#### [TASK DIRECTIONS]
Copy out exactly the lines below that run from the one holding "camera: 155 degrees left, 0 degrees up" to the one holding "(192, 351) = (356, 270): green", keeping both of those lines and no others.
#### MATERIALS PROVIDED ####
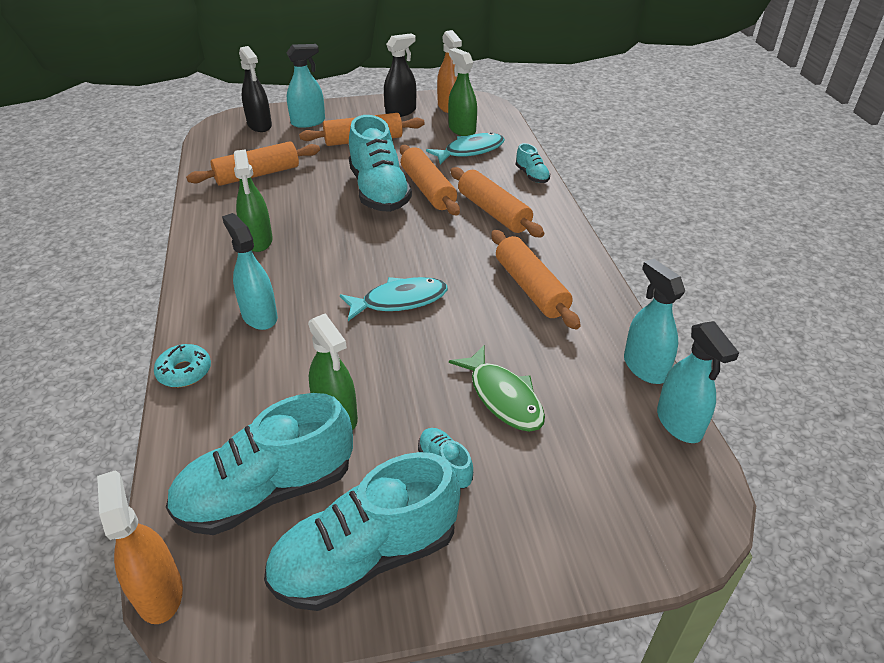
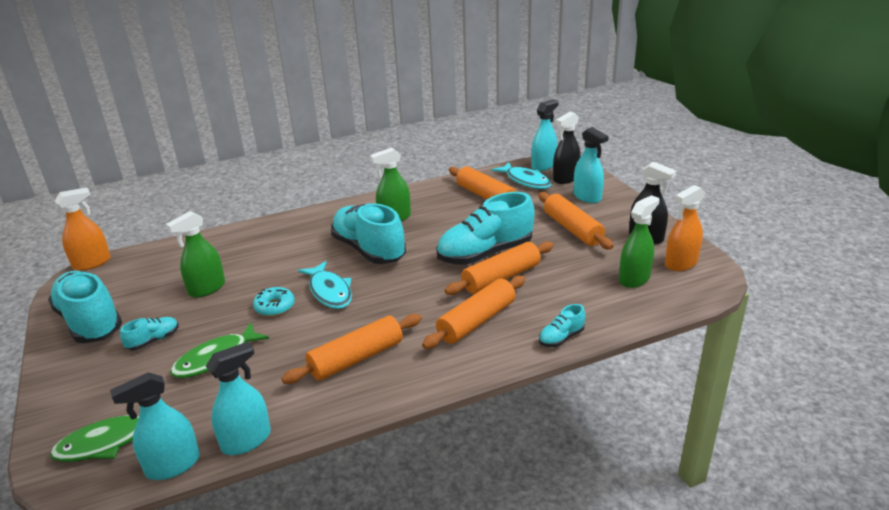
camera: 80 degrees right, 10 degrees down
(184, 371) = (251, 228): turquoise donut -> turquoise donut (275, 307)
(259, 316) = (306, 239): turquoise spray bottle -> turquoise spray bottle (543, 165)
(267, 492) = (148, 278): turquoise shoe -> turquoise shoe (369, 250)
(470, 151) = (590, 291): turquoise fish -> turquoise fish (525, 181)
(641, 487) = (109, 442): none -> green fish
####
#### MATERIALS PROVIDED ####
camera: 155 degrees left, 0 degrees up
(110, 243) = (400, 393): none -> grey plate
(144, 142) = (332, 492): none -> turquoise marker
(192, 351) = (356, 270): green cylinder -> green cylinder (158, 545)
####
#### MATERIALS PROVIDED ####
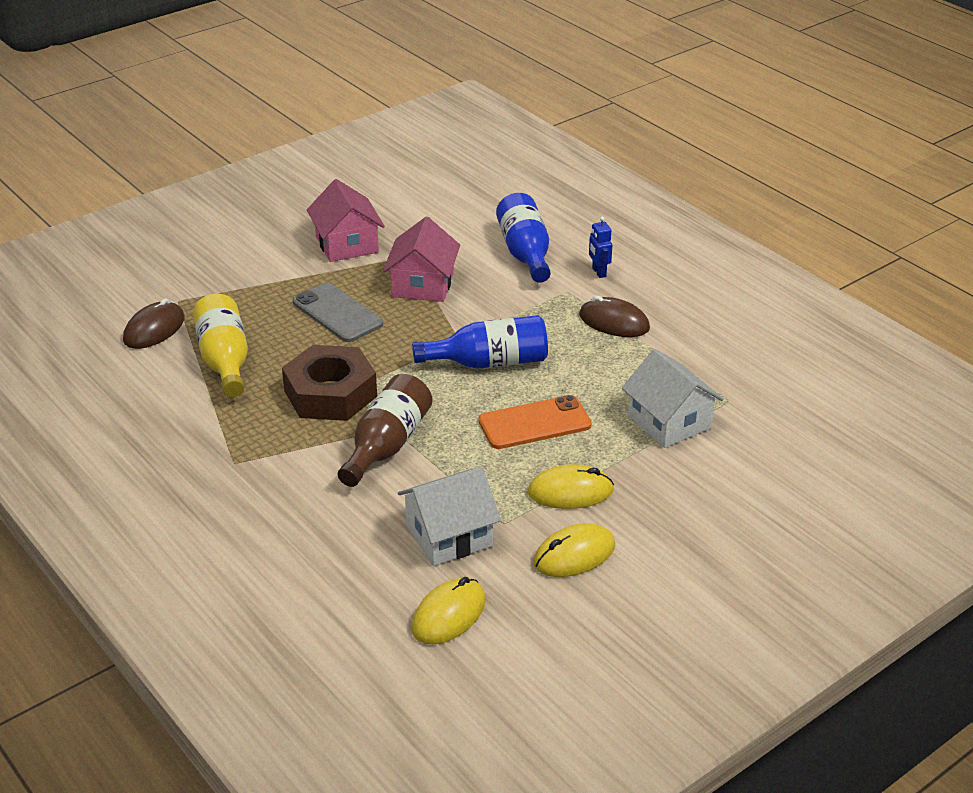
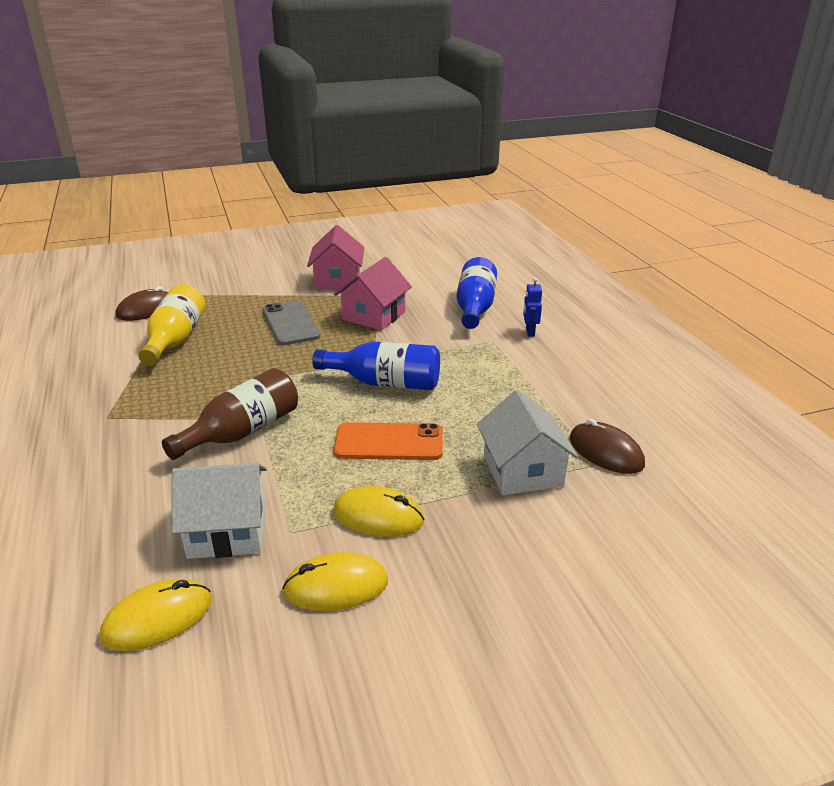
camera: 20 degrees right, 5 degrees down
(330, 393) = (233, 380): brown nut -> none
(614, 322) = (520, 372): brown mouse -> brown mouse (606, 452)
####
#### [TASK OUTPUT]
camera: 155 degrees left, 0 degrees up
(110, 243) = (400, 393): none -> grey plate
(144, 142) = (332, 492): none -> turquoise marker
(192, 351) = (356, 270): green cylinder -> green cylinder (158, 545)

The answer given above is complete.